[Stored data]
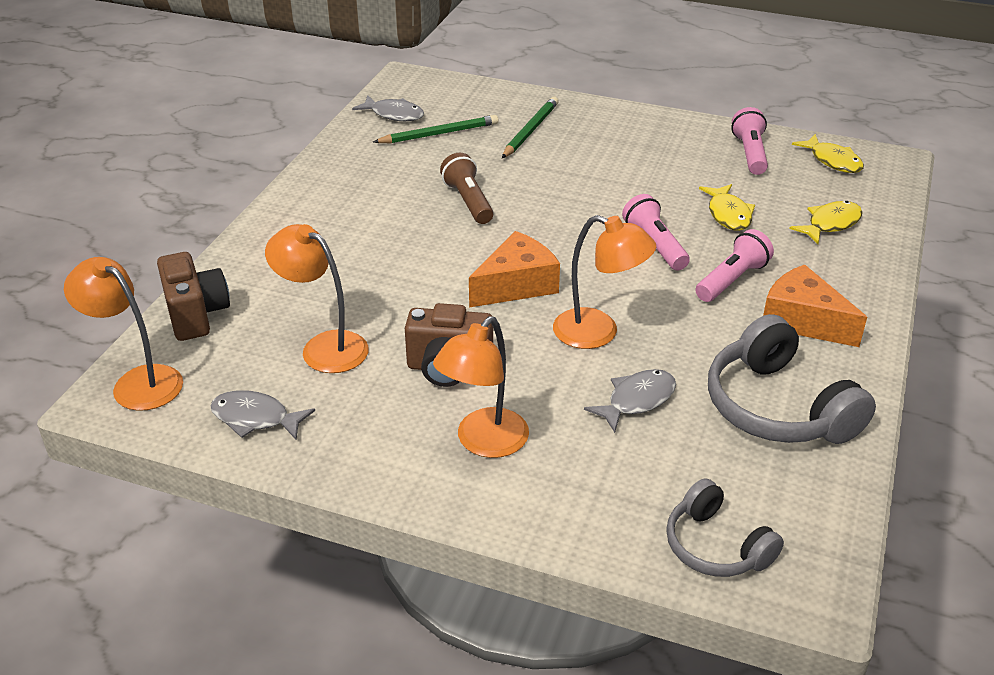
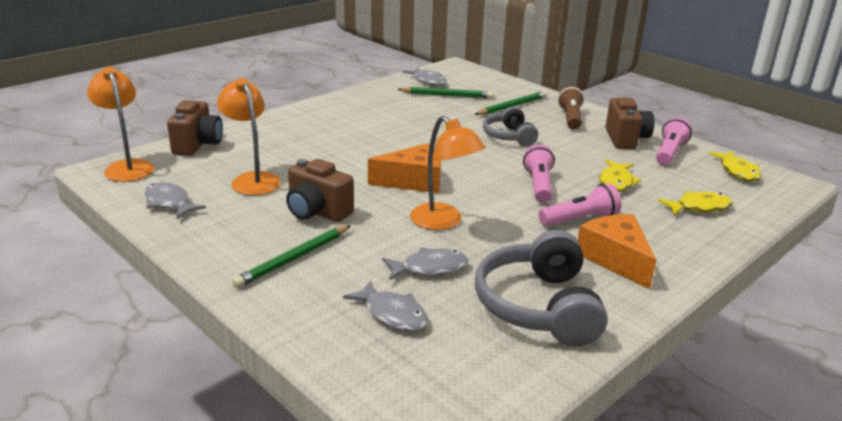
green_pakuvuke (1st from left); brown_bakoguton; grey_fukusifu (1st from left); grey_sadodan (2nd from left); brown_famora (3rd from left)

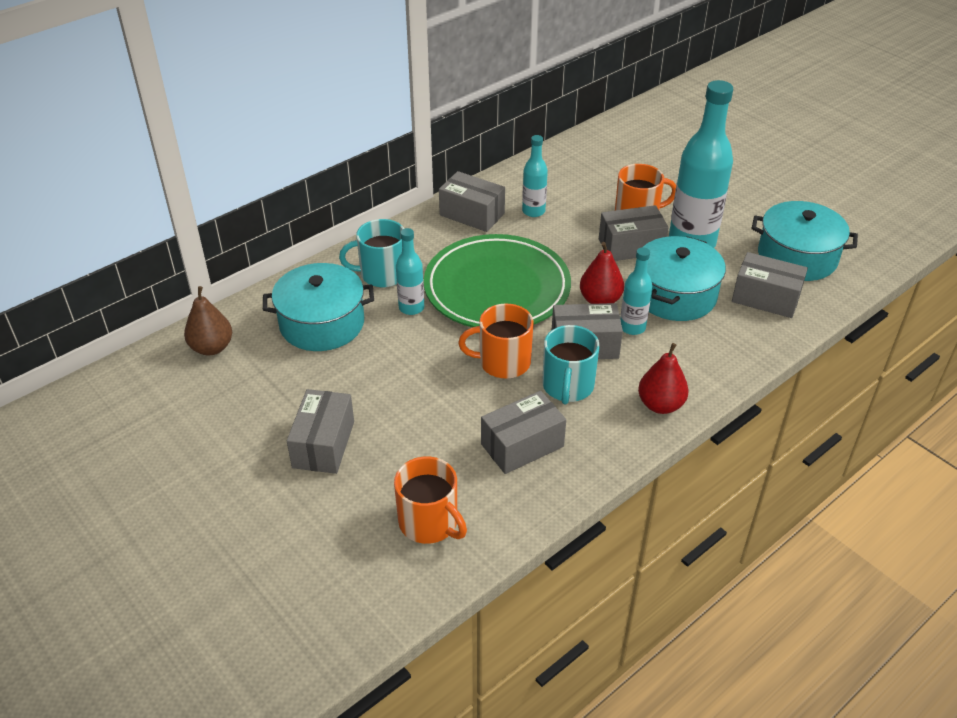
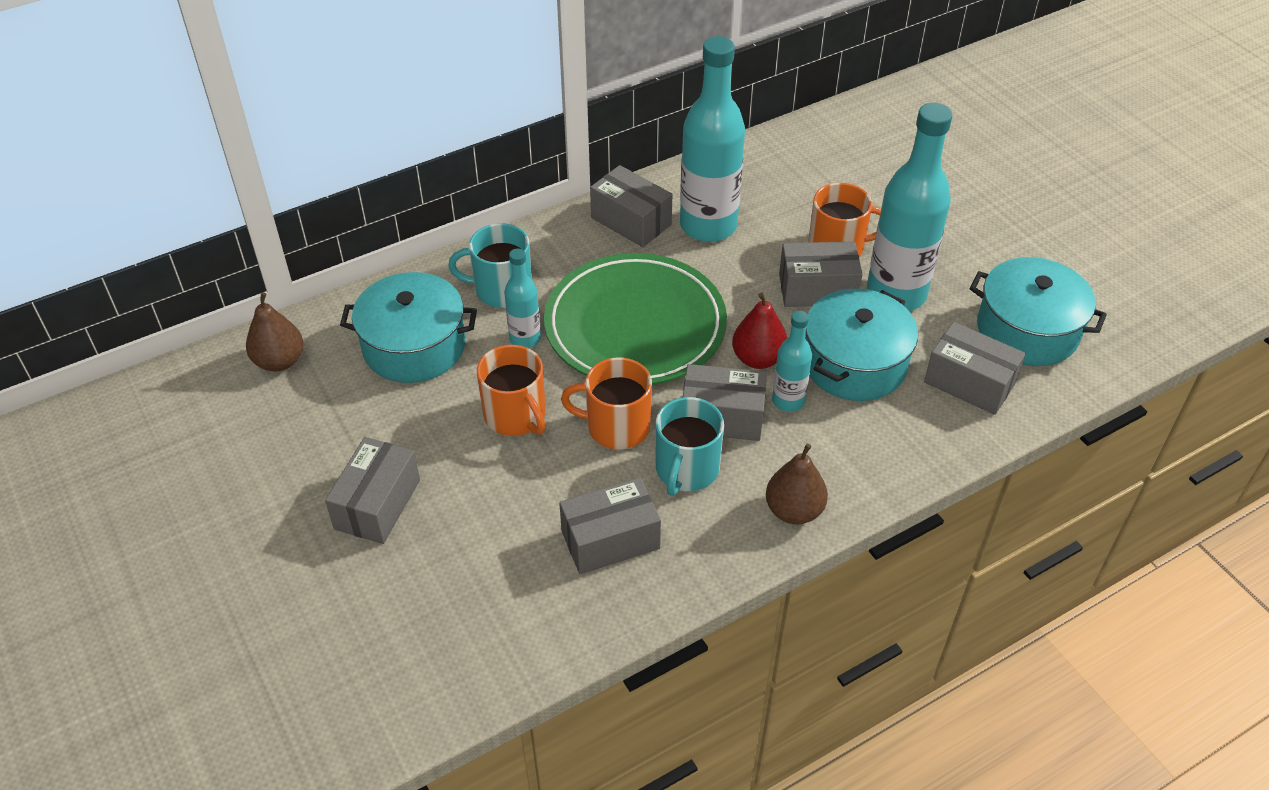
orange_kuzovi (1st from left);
---
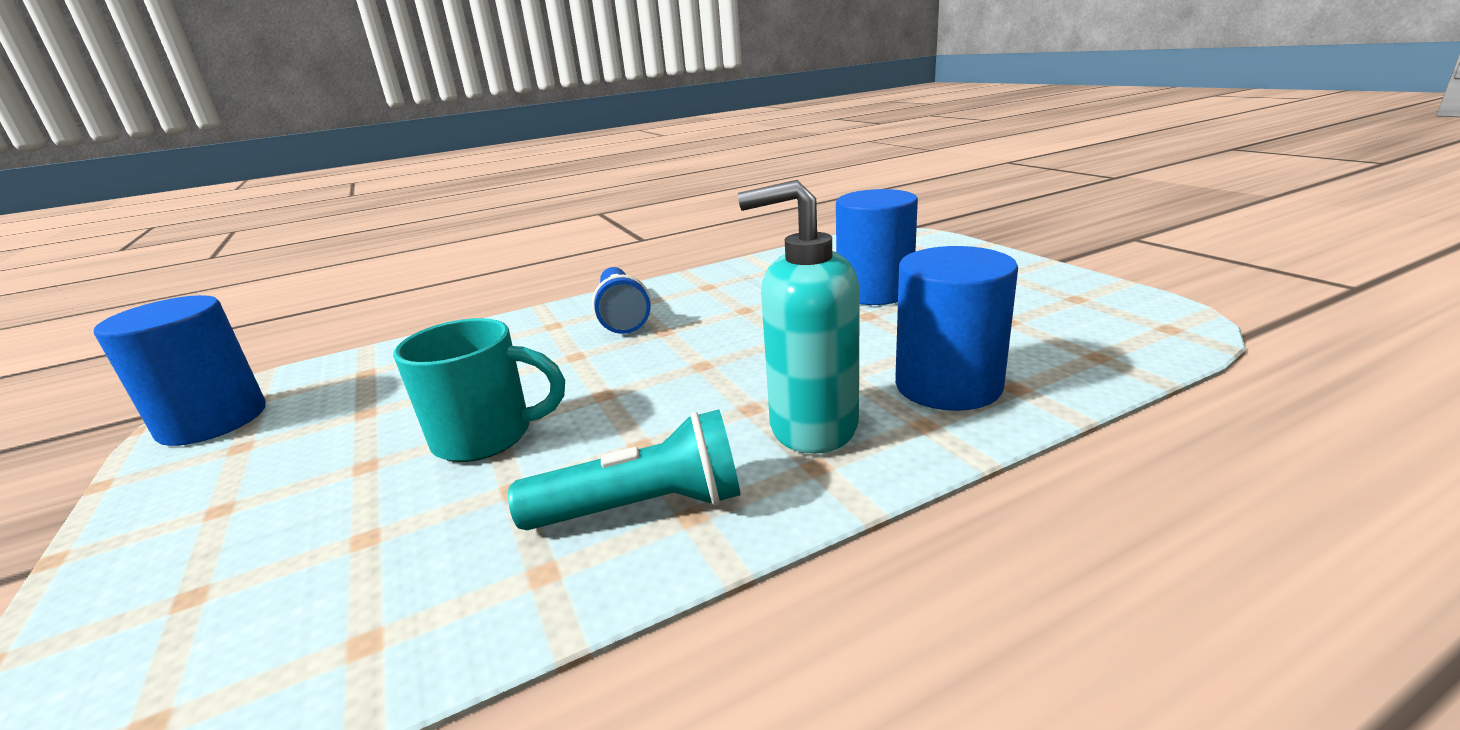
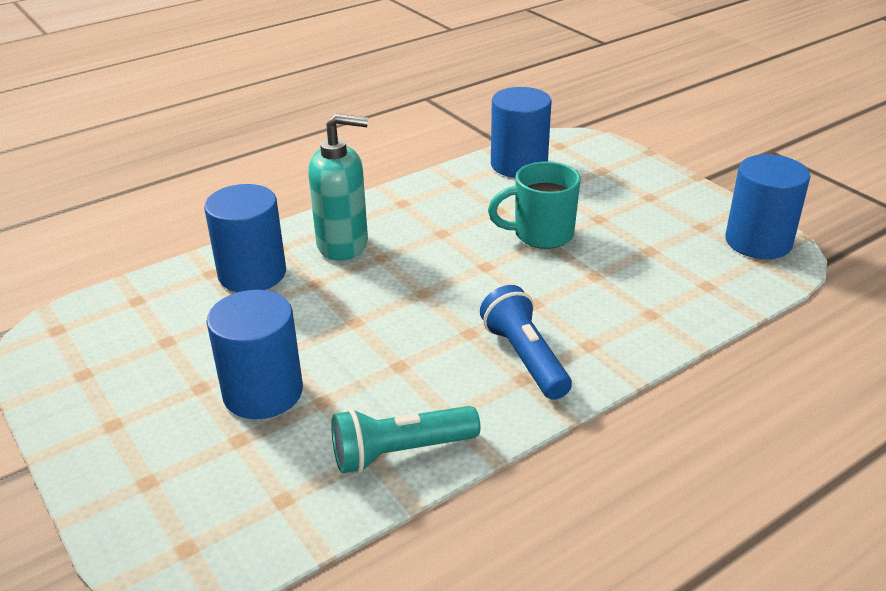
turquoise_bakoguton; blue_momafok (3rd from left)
==
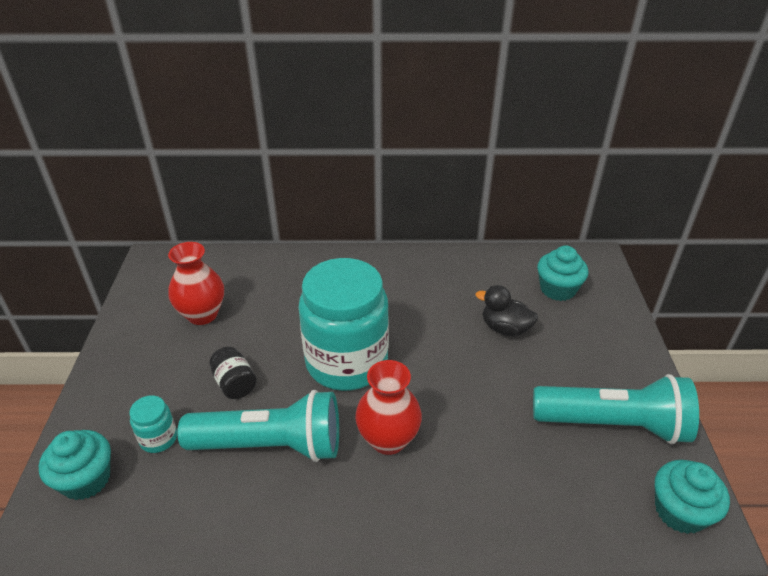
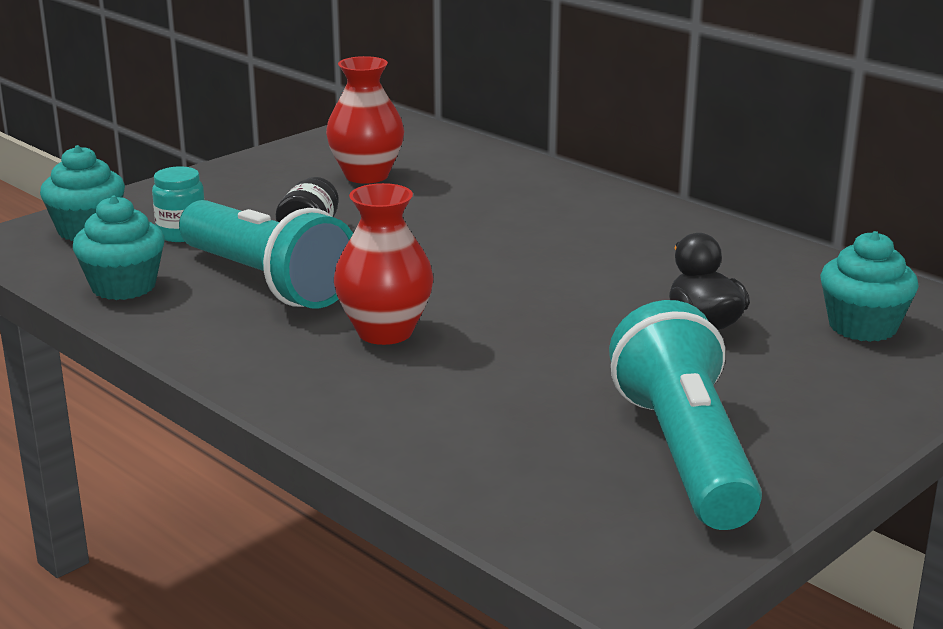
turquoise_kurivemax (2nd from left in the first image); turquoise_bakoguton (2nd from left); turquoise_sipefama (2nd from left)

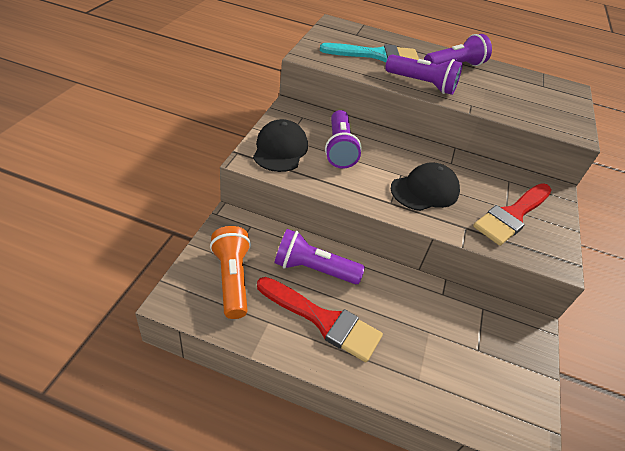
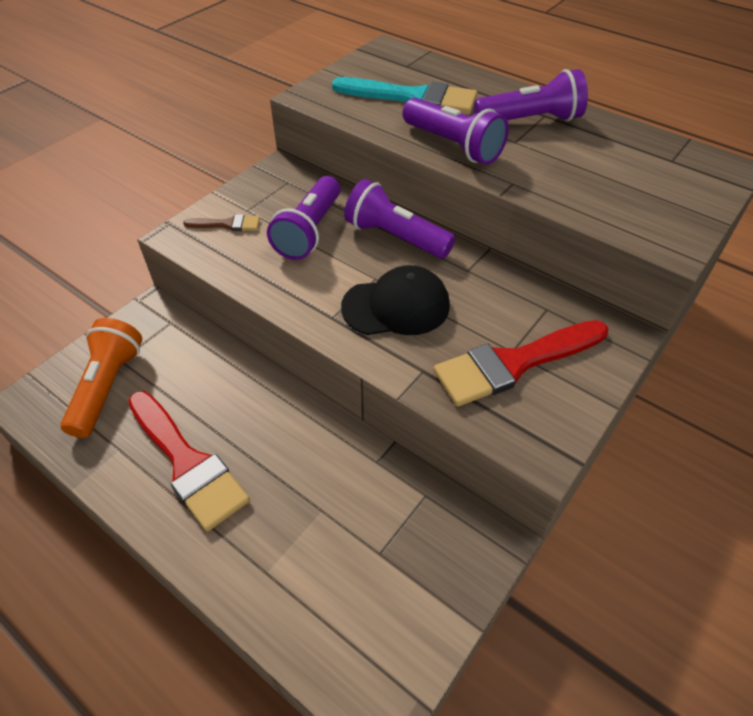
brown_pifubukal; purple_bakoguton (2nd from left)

[What you should do]
Reproduce exactly the lines of the data above that run from the line with "turquoise_kurivemax (2nd from" down to the line with "brown_pifubukal; purple_bakoguton (2nd", both ends included. Pictures do not belong in the copy.

[Written reply]
turquoise_kurivemax (2nd from left in the first image); turquoise_bakoguton (2nd from left); turquoise_sipefama (2nd from left)

brown_pifubukal; purple_bakoguton (2nd from left)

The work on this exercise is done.